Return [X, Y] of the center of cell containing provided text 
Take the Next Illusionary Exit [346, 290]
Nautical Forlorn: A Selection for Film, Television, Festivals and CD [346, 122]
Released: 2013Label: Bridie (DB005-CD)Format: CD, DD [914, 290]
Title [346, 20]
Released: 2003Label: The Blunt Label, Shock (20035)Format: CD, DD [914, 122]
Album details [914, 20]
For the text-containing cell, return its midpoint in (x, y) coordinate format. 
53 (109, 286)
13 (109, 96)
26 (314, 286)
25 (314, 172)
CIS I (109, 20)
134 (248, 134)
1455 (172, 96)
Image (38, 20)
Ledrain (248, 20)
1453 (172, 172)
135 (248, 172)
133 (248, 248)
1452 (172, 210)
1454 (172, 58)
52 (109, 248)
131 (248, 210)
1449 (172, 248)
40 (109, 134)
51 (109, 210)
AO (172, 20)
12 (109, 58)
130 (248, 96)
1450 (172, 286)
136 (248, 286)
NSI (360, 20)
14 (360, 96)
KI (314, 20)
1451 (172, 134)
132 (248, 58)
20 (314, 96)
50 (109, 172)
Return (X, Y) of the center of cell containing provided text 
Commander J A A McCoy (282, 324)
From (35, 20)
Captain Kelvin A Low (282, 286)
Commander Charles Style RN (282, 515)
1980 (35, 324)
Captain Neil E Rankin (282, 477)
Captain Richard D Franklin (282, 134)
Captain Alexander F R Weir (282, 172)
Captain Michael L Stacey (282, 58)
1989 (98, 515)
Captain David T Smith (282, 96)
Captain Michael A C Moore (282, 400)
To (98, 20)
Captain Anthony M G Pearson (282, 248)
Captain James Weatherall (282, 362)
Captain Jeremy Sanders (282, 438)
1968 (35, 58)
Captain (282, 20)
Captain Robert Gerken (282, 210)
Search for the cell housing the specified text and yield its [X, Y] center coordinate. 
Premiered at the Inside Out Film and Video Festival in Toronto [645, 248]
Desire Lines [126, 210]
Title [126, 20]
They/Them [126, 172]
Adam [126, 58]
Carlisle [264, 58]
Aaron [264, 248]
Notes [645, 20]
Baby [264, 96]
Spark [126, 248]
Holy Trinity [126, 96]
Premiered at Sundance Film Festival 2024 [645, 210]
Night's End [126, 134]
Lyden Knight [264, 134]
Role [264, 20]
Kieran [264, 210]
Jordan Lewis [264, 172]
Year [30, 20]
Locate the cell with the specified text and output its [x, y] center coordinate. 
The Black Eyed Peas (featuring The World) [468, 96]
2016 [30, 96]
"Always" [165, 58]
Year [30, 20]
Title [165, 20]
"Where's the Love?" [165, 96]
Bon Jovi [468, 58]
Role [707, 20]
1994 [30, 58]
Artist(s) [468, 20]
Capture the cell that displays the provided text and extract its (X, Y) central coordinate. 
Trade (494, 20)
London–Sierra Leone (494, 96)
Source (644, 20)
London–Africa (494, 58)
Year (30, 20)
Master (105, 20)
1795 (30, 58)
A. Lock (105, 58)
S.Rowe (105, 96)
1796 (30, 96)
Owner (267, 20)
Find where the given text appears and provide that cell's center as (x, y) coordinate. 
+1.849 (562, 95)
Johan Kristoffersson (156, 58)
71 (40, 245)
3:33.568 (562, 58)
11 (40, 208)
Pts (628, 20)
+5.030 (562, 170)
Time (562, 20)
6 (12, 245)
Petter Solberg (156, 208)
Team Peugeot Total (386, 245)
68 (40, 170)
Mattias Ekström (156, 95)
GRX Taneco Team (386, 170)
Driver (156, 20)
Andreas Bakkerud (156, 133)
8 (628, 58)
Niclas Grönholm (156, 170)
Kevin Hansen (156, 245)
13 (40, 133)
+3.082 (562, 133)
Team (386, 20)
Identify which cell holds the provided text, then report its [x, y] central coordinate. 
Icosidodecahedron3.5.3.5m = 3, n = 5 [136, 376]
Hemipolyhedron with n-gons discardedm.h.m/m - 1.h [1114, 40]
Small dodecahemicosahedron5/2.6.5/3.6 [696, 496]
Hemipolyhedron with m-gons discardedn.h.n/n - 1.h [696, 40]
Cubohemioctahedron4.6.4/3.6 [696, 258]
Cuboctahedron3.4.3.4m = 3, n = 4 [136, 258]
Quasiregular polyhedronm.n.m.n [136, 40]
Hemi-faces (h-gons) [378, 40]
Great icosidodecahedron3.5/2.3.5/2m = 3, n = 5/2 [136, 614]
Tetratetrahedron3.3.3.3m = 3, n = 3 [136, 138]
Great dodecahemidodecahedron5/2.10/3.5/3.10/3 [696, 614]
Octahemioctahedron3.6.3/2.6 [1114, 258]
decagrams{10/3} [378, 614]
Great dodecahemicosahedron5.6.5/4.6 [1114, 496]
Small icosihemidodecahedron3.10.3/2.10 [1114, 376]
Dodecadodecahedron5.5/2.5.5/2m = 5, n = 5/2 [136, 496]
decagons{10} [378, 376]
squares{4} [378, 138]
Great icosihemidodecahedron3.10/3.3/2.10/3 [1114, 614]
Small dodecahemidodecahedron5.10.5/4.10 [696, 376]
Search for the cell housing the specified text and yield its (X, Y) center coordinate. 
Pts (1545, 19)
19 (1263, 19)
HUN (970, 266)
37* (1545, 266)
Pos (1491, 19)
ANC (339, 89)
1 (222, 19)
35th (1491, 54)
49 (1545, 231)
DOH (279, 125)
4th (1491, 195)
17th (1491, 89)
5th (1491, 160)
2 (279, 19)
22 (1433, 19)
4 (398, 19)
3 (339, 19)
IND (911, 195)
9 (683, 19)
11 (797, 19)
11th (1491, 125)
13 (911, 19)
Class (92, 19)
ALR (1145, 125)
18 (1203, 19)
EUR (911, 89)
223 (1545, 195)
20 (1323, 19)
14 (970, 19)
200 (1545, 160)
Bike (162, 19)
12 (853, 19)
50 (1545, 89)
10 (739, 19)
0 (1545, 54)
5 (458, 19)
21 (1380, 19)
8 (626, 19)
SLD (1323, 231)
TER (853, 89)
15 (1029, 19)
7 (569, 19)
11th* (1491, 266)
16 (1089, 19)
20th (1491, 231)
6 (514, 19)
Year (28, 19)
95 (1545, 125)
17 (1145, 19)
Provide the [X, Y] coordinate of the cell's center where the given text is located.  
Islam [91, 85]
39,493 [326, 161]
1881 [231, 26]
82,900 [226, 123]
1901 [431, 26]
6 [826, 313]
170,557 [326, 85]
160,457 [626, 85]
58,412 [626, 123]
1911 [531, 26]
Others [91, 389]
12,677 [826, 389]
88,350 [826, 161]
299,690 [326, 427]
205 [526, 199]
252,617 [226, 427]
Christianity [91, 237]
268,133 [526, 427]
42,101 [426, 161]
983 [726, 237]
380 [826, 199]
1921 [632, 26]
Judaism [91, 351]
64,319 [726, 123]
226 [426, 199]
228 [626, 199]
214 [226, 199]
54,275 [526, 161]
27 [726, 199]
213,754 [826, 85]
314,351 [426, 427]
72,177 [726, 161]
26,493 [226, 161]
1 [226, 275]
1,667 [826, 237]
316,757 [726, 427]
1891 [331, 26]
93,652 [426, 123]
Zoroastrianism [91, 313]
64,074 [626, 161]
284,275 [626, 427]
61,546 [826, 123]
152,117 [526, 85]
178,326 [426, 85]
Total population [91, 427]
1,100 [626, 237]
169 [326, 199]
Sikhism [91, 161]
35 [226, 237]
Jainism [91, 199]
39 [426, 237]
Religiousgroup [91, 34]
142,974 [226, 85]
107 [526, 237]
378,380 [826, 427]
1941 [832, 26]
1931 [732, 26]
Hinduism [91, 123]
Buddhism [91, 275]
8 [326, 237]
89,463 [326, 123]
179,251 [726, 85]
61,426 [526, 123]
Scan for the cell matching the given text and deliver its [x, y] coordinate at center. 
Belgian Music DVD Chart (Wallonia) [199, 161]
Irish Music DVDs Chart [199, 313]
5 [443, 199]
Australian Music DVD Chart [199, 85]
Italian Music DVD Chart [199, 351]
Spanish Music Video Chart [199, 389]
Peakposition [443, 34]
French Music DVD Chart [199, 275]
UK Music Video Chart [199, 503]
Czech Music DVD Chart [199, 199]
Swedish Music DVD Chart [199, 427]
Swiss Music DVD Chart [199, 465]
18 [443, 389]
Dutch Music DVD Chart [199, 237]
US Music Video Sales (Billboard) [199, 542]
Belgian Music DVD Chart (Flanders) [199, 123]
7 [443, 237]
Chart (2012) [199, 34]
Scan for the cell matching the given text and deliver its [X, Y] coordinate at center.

• **STATED PROBLEM**
Reproduce the records from their first line through the line holding "Title [346, 20]", inclusive, with "Nautical" changed to "Maritime" and nothing else altered. Give only those lines.

• **SOLUTION FOR THIS PROBLEM**
Return [X, Y] of the center of cell containing provided text 
Take the Next Illusionary Exit [346, 290]
Maritime Forlorn: A Selection for Film, Television, Festivals and CD [346, 122]
Released: 2013Label: Bridie (DB005-CD)Format: CD, DD [914, 290]
Title [346, 20]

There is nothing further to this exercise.